(ASSIGNMENT):
The answer must be a single number: how many lines of the entries below include "minus".

(MATERIAL PROVIDED):
* * * * *
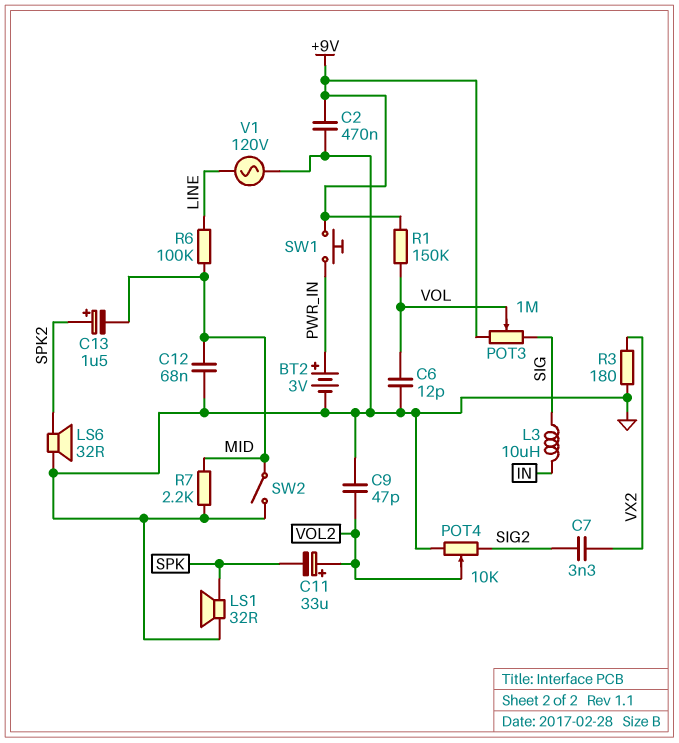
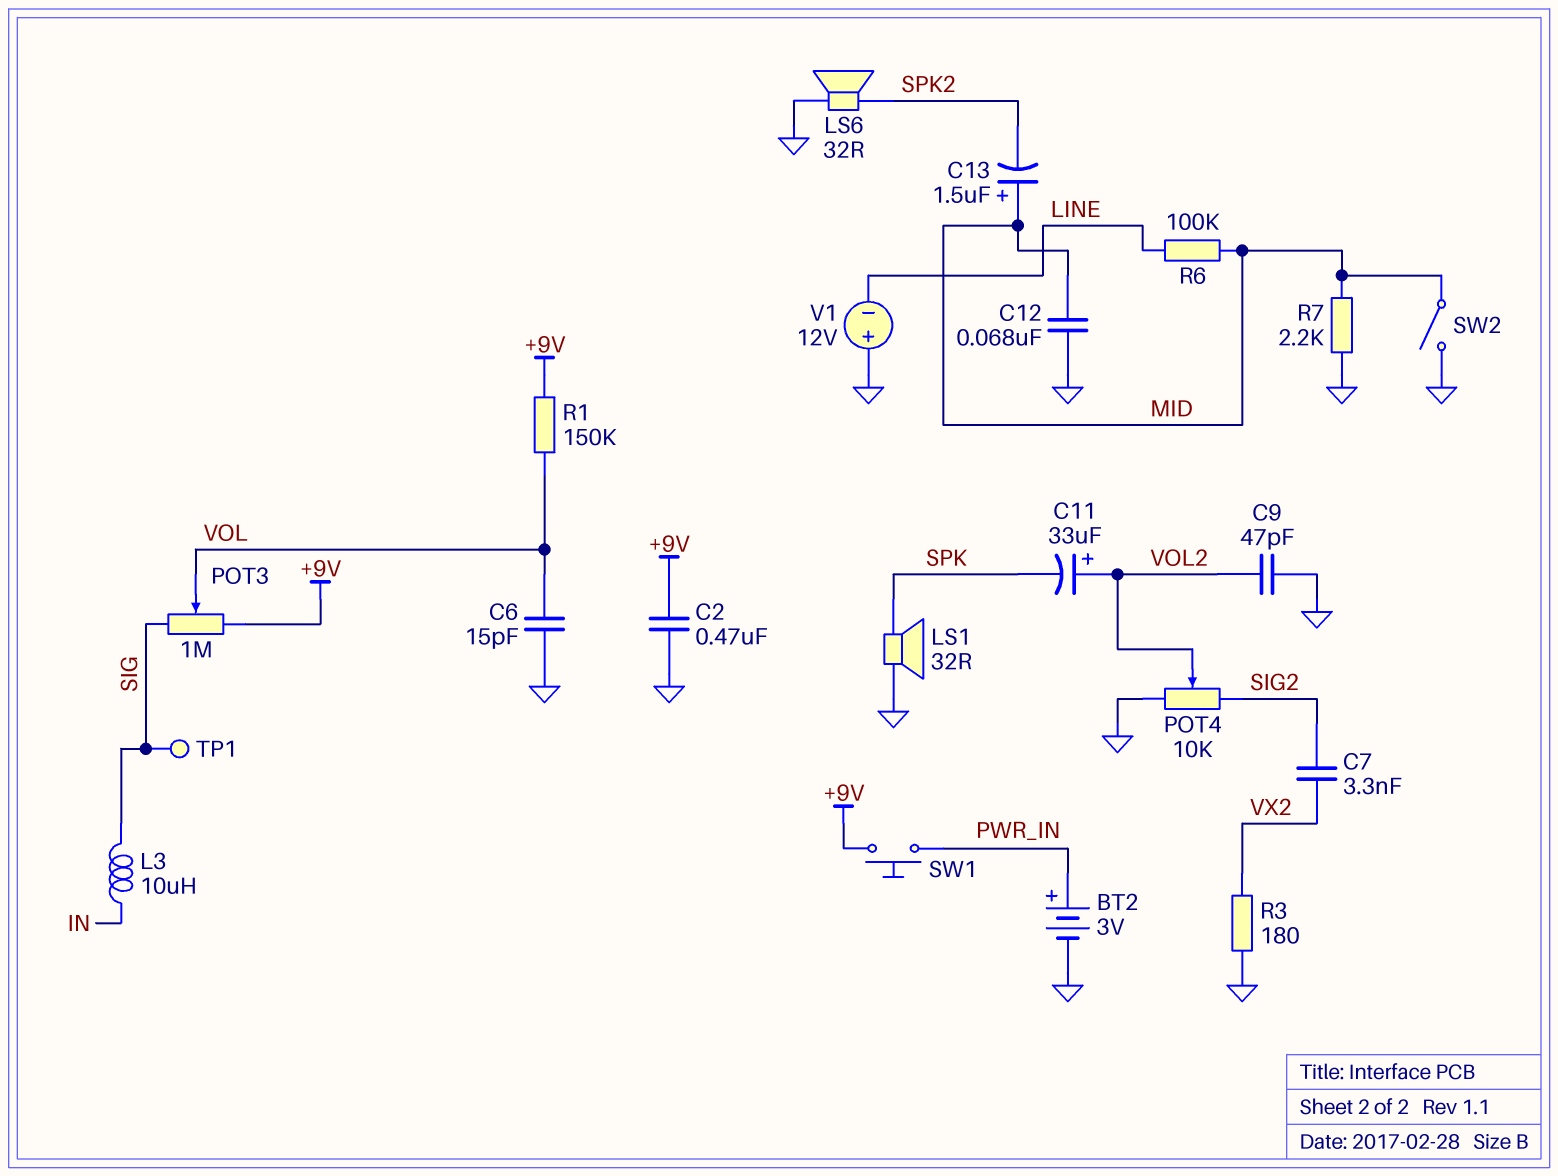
C6: 12pF (GND, VOL) -> 15pF (GND, VOL)
C13: 1.5uF (plus SPK2, minus MID) -> 1.5uF (plus MID, minus SPK2)
TP1: none -> test point (SIG)
V1: AC 120V (GND, LINE) -> 12V (plus GND, minus LINE)

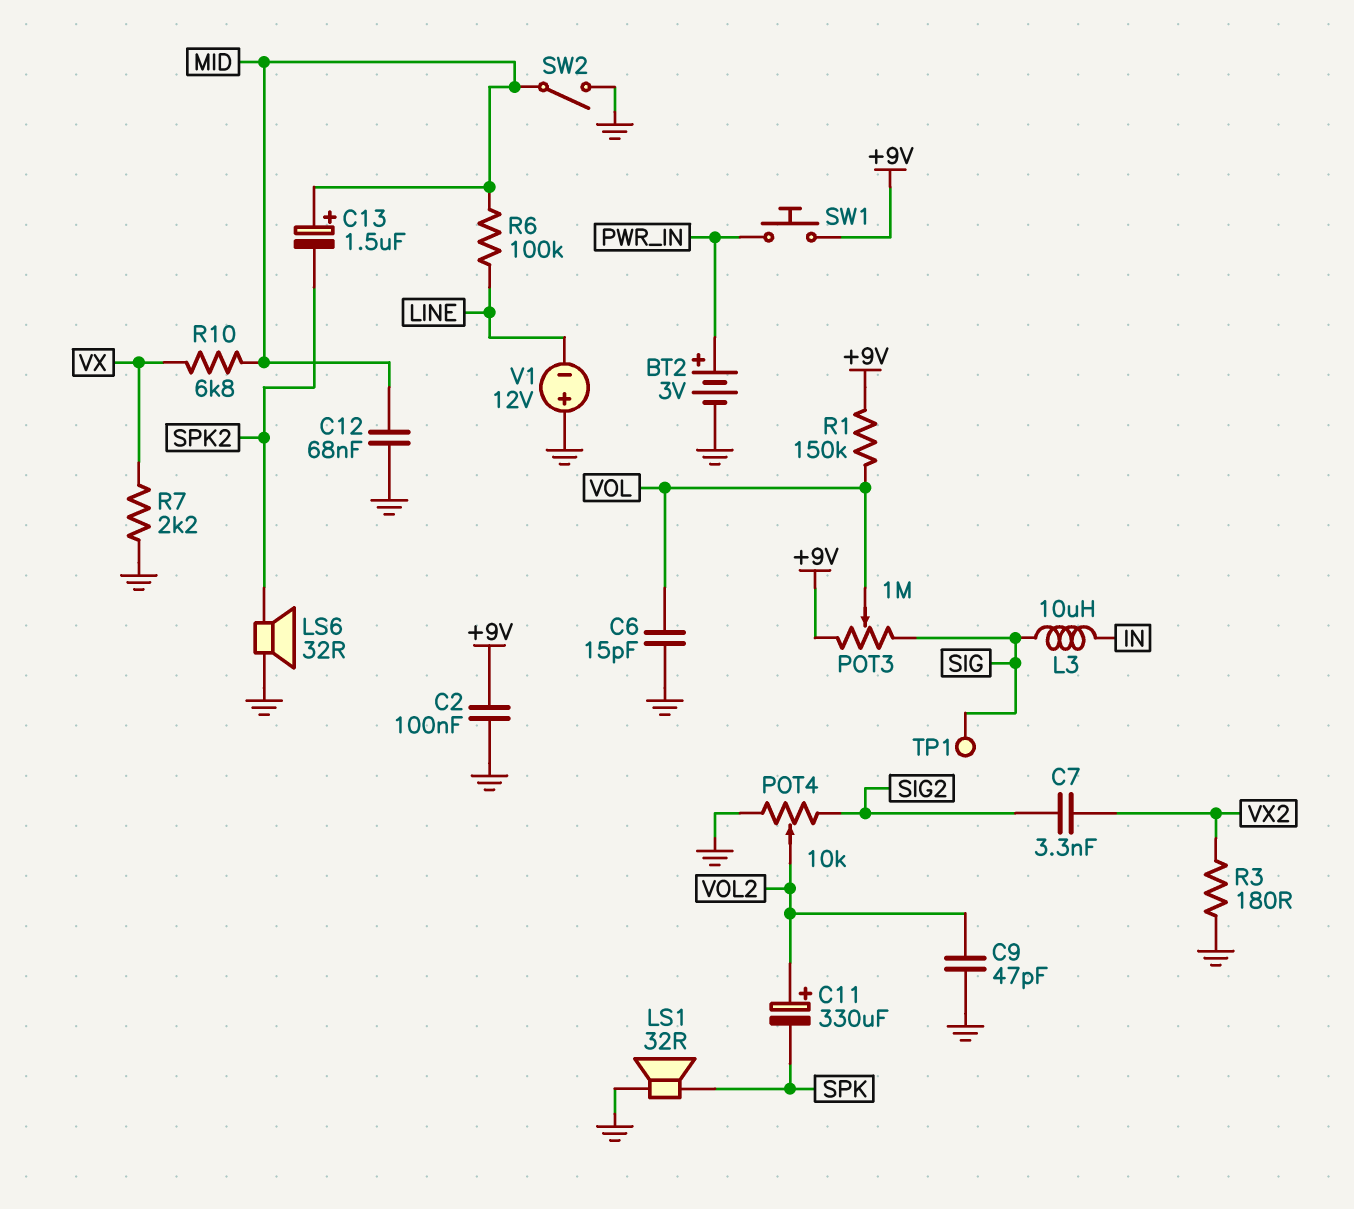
C2: 470nF (+9V, GND) -> 100nF (+9V, GND)
C11: 33uF (plus VOL2, minus SPK) -> 330uF (plus VOL2, minus SPK)
R7: 2.2k (GND, MID) -> 2.2k (GND, VX)
R10: none -> 6.8k (MID, VX)

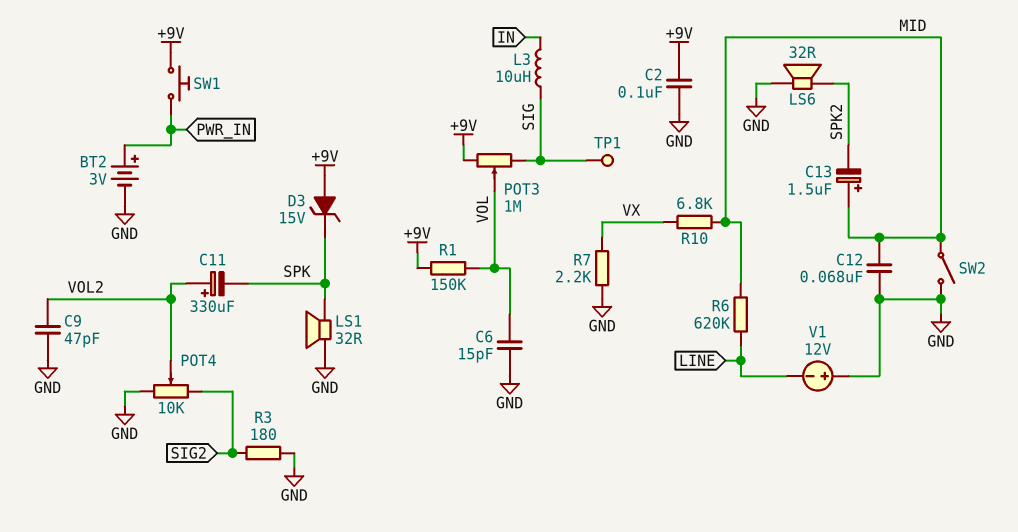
C7: 3.3nF (SIG2, VX2) -> none
D3: none -> zener 15V (A +9V, K SPK)
R3: 180 (GND, VX2) -> 180 (GND, SIG2)
R6: 100k (LINE, MID) -> 620k (LINE, MID)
* * * * *
(TASK RESULT):
3